## EXERCISE PROMPT:
Reproduce the listing in full, pictures excluded.

## THE DATA:
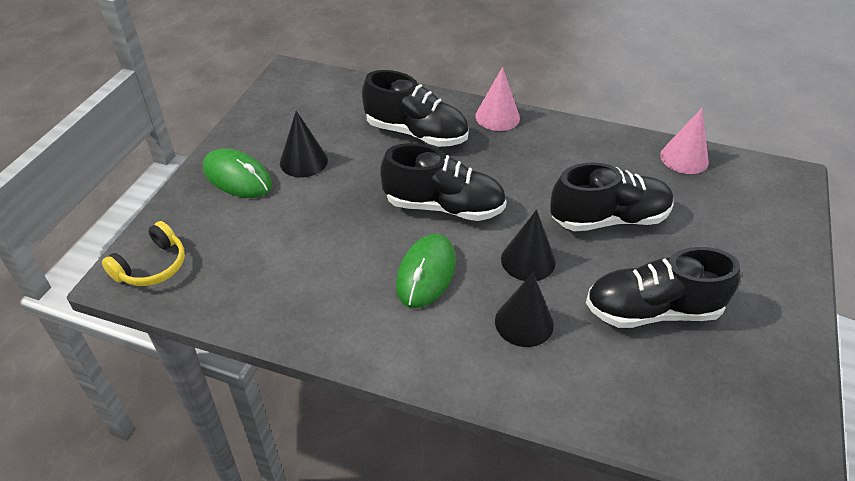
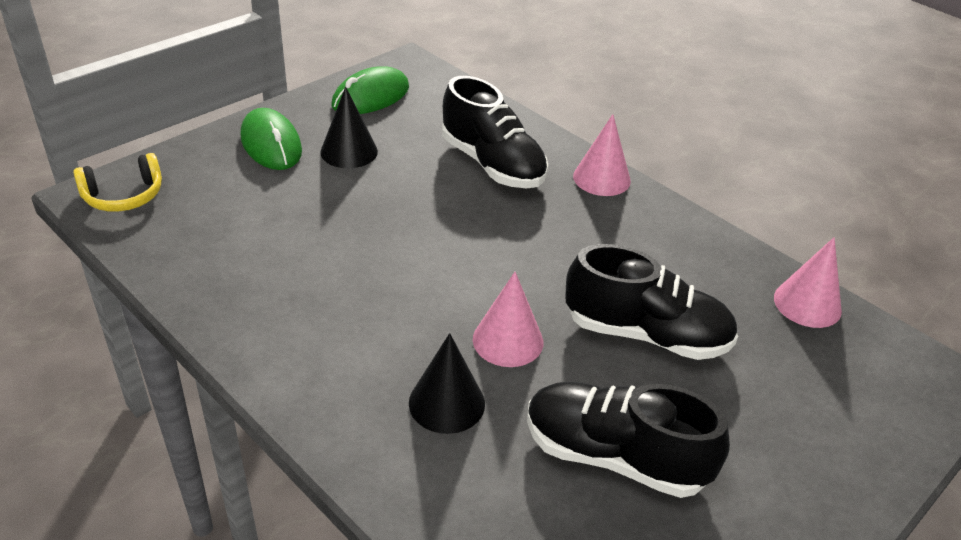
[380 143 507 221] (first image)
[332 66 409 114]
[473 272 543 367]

## ANSWER TO THE EXERCISE:
[380 143 507 221] (first image)
[332 66 409 114]
[473 272 543 367]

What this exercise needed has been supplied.